Stated exercise> Could you edit the rows below so that each "none" becomes "unset", keeping everything else the same?

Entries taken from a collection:
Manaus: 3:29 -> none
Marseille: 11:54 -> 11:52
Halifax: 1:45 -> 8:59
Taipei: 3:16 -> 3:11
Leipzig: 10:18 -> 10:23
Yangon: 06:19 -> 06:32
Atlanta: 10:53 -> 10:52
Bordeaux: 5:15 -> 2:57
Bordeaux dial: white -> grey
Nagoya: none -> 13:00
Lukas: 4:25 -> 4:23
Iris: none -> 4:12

Final result>
Manaus: 3:29 -> unset
Marseille: 11:54 -> 11:52
Halifax: 1:45 -> 8:59
Taipei: 3:16 -> 3:11
Leipzig: 10:18 -> 10:23
Yangon: 06:19 -> 06:32
Atlanta: 10:53 -> 10:52
Bordeaux: 5:15 -> 2:57
Bordeaux dial: white -> grey
Nagoya: unset -> 13:00
Lukas: 4:25 -> 4:23
Iris: unset -> 4:12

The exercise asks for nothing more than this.